Object matching data:
______________________________

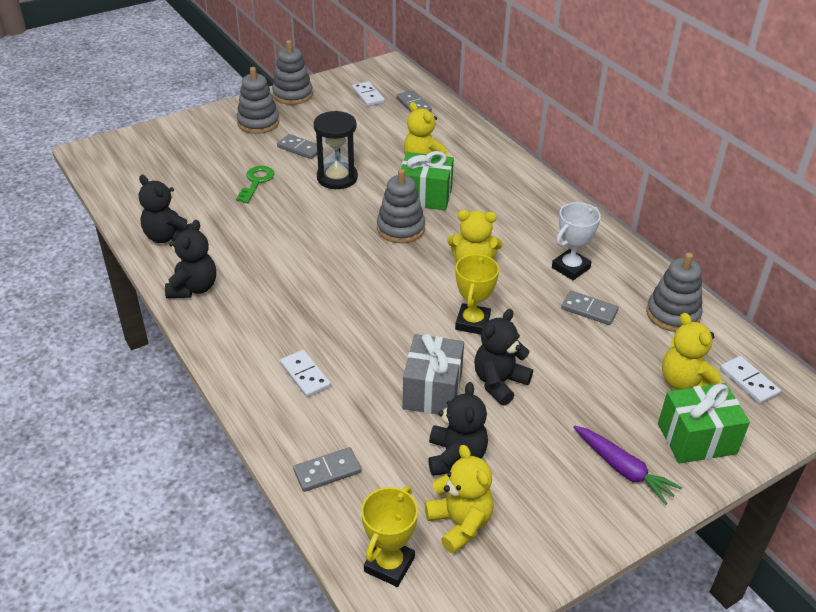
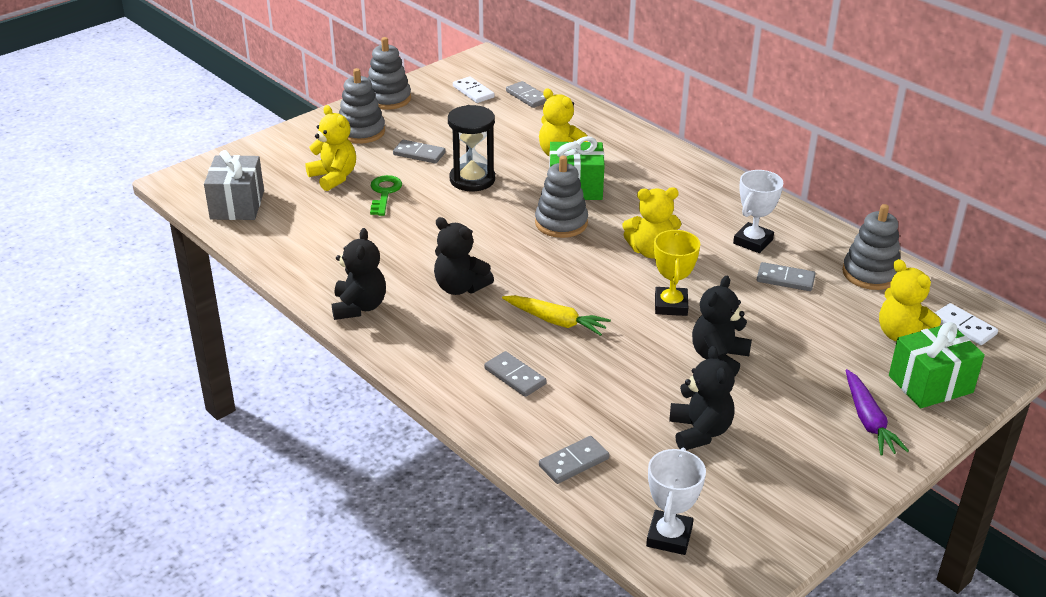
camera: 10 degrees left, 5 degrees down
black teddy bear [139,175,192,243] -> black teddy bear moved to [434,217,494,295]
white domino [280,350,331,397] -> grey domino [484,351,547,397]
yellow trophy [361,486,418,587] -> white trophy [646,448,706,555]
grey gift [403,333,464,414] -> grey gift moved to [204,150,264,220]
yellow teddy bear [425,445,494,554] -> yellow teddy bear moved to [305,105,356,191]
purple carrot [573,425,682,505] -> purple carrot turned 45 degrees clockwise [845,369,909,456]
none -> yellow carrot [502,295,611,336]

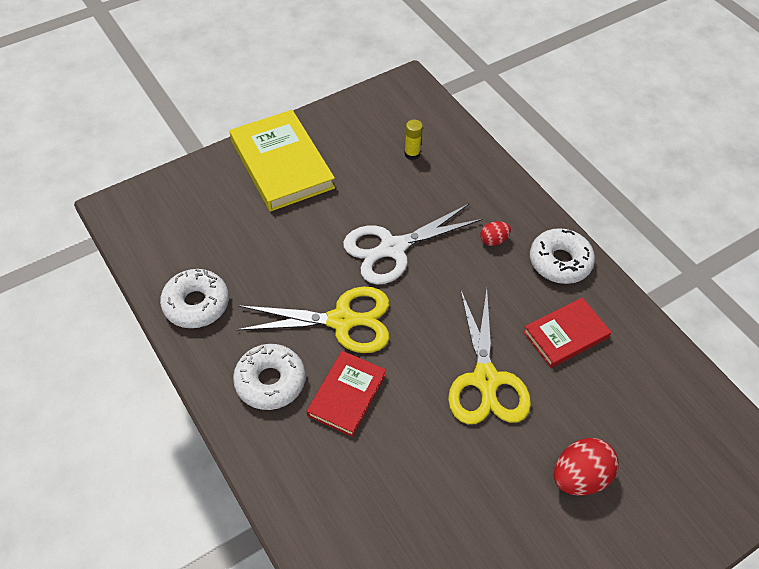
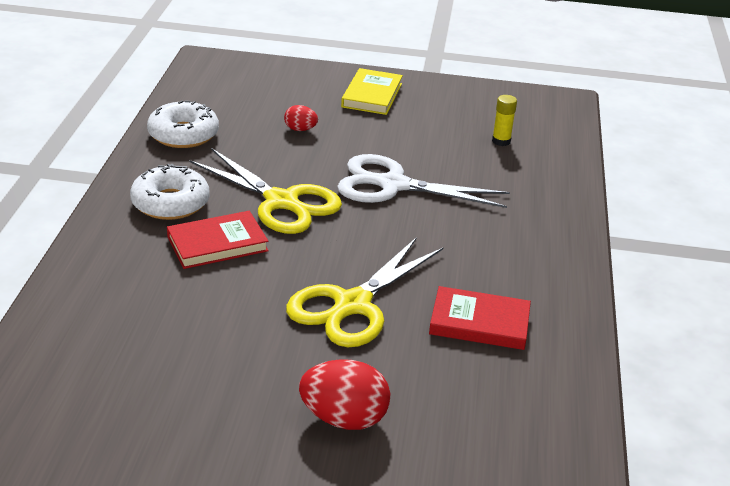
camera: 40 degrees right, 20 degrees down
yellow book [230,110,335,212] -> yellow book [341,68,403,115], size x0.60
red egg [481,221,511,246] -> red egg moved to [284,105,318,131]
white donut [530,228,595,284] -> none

______________________________

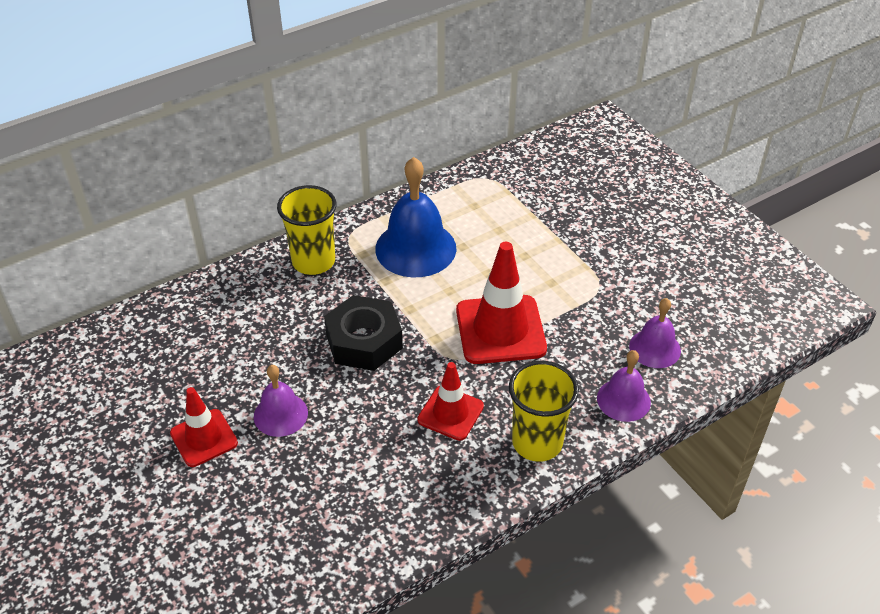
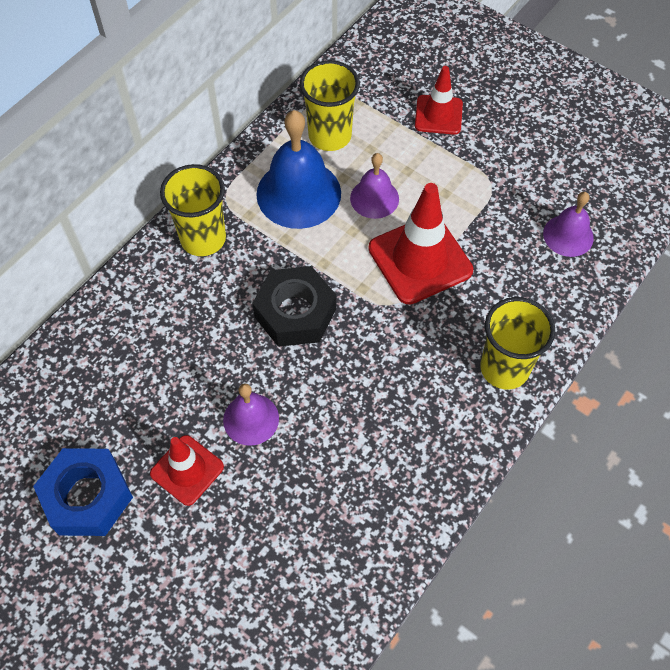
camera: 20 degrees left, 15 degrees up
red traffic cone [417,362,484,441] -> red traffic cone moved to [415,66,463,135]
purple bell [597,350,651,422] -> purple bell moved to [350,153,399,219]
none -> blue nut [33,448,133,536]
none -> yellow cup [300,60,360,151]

______________________________

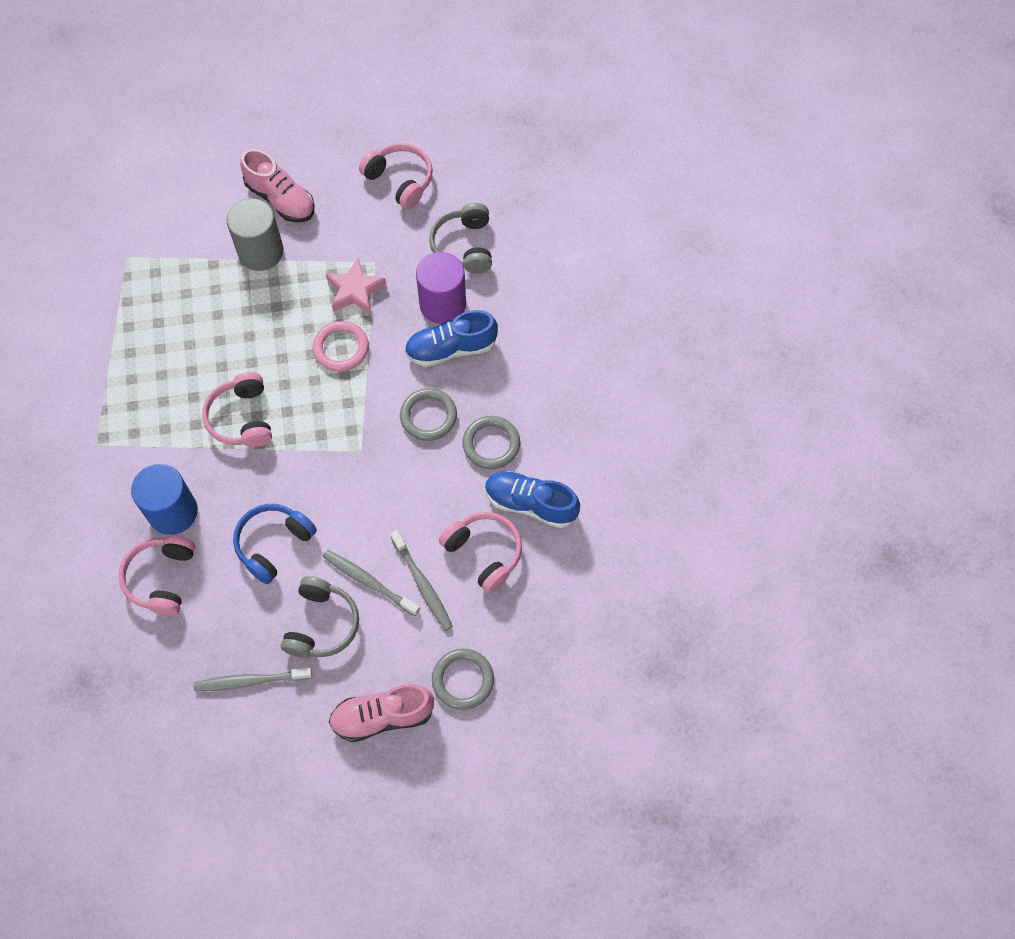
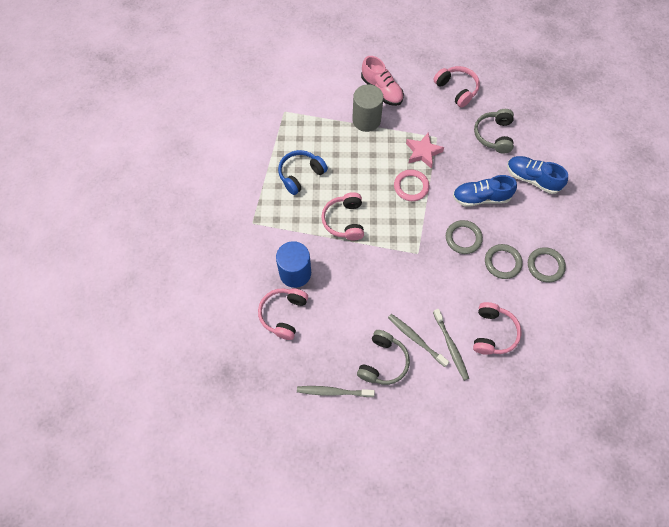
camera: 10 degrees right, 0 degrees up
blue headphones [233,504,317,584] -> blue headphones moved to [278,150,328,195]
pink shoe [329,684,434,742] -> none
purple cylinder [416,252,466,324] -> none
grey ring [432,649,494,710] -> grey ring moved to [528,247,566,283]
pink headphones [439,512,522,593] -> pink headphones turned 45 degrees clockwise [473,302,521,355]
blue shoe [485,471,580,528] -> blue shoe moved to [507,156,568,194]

______________________________

What to produce: The copy should hold exactly the lines above from the one with "none -> yellow carrot [502,295,611,336]" through the one with "white donut [530,228,595,284] -> none", both ends counted, and no pictures at all.

Response area:
none -> yellow carrot [502,295,611,336]

camera: 40 degrees right, 20 degrees down
yellow book [230,110,335,212] -> yellow book [341,68,403,115], size x0.60
red egg [481,221,511,246] -> red egg moved to [284,105,318,131]
white donut [530,228,595,284] -> none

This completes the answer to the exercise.